▶ WHAT YOU ARE ASKED TO DO:
Repeat exactly the lines from the start of the entries below through the line containing "U3 pin GND: +12V -> GND". Omit the rest.

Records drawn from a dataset
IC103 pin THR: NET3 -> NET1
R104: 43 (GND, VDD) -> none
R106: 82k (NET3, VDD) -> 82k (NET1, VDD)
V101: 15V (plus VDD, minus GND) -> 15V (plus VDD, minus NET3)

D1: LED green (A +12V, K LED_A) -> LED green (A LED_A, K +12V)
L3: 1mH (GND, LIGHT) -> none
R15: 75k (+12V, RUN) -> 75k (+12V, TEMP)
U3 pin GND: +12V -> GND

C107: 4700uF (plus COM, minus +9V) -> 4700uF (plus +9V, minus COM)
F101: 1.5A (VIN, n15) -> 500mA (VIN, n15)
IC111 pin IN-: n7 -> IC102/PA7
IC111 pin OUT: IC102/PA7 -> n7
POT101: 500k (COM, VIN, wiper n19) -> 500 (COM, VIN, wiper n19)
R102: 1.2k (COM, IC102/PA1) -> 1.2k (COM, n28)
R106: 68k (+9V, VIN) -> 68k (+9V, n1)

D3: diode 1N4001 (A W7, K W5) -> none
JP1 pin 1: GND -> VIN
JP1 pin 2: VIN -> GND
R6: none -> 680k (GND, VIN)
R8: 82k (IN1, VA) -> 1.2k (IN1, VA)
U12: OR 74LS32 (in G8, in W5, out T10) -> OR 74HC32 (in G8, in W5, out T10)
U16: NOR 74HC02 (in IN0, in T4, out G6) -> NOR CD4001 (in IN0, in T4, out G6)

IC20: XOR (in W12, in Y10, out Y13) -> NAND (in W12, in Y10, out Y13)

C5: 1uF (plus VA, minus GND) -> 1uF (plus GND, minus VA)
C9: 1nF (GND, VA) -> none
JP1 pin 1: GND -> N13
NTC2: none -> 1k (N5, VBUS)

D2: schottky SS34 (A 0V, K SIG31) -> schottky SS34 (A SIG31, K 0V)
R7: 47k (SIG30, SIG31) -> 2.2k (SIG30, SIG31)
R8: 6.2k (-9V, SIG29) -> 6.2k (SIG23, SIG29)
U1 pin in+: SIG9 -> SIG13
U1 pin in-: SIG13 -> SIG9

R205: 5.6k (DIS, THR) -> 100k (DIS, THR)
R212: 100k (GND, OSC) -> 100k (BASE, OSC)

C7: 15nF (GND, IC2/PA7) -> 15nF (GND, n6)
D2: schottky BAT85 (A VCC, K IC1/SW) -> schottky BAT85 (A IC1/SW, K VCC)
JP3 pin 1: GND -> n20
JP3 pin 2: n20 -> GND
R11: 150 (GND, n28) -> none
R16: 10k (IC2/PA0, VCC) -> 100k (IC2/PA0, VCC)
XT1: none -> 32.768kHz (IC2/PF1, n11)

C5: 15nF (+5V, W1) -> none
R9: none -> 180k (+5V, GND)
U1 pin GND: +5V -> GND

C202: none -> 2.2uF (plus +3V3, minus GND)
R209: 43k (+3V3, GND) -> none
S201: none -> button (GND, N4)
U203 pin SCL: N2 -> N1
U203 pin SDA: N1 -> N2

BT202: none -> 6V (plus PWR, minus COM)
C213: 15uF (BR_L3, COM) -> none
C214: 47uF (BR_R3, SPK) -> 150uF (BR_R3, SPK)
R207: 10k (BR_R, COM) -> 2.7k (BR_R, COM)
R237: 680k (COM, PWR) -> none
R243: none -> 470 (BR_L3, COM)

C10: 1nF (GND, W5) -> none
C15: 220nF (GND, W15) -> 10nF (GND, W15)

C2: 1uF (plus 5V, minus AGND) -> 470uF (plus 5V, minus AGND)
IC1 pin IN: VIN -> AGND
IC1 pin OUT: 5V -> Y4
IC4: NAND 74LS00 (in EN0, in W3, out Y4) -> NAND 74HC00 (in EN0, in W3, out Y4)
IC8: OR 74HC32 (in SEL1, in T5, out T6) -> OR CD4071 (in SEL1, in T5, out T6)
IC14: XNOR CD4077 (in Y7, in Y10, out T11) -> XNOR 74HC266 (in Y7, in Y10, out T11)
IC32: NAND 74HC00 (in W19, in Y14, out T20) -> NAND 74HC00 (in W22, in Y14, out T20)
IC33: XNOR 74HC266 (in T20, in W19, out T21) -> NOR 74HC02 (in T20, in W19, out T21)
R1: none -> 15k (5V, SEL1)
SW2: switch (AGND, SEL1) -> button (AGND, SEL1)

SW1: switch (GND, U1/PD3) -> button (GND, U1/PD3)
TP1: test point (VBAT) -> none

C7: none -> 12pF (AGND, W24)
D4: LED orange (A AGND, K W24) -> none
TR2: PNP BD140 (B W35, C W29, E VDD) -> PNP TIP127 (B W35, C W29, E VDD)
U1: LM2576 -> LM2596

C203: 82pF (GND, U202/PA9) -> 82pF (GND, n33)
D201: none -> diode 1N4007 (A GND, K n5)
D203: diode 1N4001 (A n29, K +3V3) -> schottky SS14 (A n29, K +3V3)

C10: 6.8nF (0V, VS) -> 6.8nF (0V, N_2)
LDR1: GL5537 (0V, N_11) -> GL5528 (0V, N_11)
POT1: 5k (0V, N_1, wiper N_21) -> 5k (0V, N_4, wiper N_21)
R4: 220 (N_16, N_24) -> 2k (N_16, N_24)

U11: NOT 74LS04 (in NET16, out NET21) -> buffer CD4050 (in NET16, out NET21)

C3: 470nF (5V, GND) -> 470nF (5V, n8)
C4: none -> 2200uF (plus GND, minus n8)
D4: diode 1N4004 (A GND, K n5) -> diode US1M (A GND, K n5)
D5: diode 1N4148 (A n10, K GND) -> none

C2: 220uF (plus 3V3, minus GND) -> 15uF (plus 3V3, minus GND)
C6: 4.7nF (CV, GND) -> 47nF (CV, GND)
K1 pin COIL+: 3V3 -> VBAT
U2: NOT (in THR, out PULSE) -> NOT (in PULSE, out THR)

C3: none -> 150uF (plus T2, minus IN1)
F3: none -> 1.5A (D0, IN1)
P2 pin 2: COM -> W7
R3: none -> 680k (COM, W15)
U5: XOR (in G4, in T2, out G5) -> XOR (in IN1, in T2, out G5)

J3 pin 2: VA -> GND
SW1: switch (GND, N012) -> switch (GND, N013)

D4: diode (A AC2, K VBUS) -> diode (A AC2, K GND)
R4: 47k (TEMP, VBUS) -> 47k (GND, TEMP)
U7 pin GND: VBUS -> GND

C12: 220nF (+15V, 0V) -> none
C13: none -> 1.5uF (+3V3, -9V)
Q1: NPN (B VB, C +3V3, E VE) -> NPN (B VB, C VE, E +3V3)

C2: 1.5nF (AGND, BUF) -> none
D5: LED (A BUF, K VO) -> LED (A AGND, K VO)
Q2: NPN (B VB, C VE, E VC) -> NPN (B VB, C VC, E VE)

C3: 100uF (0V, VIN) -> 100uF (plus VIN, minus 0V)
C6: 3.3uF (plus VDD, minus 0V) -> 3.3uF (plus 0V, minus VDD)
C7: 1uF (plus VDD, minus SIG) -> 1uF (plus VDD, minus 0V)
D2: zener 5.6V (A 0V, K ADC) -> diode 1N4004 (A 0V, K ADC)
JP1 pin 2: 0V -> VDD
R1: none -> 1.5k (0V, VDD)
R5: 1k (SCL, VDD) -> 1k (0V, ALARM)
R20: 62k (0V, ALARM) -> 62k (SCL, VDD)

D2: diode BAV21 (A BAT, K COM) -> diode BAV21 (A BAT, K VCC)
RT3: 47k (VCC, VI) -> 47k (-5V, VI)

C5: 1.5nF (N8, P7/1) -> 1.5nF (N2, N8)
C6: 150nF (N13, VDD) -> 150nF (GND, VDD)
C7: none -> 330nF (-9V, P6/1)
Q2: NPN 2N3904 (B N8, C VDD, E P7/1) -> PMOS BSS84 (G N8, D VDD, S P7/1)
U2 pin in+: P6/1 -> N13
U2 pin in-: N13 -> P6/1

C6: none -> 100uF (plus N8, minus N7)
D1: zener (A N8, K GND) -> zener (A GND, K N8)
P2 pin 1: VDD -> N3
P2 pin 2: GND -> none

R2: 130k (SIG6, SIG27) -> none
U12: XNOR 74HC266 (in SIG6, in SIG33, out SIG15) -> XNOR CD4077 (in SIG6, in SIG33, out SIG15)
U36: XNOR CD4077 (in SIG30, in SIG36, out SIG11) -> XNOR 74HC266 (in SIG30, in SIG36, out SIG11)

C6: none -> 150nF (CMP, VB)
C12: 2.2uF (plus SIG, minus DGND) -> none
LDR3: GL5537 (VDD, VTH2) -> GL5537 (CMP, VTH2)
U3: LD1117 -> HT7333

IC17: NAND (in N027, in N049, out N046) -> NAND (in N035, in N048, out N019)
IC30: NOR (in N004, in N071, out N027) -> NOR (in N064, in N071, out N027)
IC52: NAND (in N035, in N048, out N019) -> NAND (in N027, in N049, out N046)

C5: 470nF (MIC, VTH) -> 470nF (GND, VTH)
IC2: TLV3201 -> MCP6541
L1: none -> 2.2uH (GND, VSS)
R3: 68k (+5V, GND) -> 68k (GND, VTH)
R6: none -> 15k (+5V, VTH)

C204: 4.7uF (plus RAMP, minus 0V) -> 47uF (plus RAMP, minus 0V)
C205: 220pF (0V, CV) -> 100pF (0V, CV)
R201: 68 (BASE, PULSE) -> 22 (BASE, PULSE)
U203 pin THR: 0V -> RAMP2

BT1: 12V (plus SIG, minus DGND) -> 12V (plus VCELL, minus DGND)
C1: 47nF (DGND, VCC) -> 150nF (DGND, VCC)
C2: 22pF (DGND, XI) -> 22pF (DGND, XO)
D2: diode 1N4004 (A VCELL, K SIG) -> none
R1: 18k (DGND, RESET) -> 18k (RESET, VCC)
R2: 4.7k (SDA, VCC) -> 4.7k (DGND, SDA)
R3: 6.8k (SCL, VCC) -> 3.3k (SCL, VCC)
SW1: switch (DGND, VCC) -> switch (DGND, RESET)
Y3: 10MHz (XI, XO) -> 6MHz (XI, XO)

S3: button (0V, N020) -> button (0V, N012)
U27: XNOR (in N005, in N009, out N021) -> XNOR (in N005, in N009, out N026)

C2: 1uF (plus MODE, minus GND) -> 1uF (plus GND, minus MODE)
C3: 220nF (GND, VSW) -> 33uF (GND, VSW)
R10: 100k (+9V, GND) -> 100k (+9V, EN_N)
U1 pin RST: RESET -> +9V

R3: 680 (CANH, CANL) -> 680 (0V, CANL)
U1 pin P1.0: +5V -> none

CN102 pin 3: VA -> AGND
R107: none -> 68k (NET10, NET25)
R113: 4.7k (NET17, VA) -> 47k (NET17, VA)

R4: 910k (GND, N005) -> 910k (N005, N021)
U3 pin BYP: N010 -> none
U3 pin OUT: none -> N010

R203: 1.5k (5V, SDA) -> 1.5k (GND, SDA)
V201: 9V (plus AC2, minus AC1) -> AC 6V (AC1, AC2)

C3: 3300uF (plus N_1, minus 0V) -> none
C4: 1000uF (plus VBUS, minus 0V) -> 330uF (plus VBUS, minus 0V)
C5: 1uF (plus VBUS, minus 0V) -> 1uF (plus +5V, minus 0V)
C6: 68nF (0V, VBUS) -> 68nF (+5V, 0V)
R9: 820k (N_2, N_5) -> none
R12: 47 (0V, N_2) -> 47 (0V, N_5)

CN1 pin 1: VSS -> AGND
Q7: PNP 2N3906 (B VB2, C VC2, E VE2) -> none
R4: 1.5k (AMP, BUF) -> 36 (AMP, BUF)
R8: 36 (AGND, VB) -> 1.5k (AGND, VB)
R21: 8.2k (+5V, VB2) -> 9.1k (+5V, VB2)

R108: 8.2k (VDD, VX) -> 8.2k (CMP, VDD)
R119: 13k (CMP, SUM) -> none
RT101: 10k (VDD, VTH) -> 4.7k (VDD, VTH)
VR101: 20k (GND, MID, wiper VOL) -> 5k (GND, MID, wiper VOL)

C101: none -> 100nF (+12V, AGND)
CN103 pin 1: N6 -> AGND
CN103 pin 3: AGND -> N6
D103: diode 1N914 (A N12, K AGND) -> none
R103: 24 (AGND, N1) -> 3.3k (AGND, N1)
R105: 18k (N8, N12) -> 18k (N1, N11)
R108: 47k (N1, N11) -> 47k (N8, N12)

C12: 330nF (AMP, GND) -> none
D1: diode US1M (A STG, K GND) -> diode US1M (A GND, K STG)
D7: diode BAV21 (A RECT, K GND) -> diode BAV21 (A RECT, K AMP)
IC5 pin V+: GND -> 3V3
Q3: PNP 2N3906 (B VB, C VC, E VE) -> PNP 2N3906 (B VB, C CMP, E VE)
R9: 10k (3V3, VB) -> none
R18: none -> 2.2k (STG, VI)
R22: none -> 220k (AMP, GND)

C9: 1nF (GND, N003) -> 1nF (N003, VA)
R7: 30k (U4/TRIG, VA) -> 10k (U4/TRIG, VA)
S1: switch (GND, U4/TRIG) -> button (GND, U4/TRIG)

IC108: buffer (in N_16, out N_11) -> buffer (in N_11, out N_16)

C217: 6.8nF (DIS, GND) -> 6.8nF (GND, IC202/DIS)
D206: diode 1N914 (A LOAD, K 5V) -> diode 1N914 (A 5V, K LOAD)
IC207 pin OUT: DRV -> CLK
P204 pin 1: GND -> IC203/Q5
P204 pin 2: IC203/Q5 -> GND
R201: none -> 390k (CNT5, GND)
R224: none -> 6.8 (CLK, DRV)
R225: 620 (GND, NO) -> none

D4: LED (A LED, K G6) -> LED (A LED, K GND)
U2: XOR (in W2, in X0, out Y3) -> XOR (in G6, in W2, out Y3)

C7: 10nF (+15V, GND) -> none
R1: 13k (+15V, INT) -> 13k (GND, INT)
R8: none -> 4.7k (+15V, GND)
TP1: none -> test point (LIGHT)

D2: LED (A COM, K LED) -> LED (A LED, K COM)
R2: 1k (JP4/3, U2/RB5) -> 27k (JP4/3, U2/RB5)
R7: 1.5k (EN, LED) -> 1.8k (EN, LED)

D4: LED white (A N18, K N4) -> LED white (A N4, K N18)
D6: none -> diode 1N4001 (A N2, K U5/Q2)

▶ REPLY:
IC103 pin THR: NET3 -> NET1
R104: 43 (GND, VDD) -> none
R106: 82k (NET3, VDD) -> 82k (NET1, VDD)
V101: 15V (plus VDD, minus GND) -> 15V (plus VDD, minus NET3)

D1: LED green (A +12V, K LED_A) -> LED green (A LED_A, K +12V)
L3: 1mH (GND, LIGHT) -> none
R15: 75k (+12V, RUN) -> 75k (+12V, TEMP)
U3 pin GND: +12V -> GND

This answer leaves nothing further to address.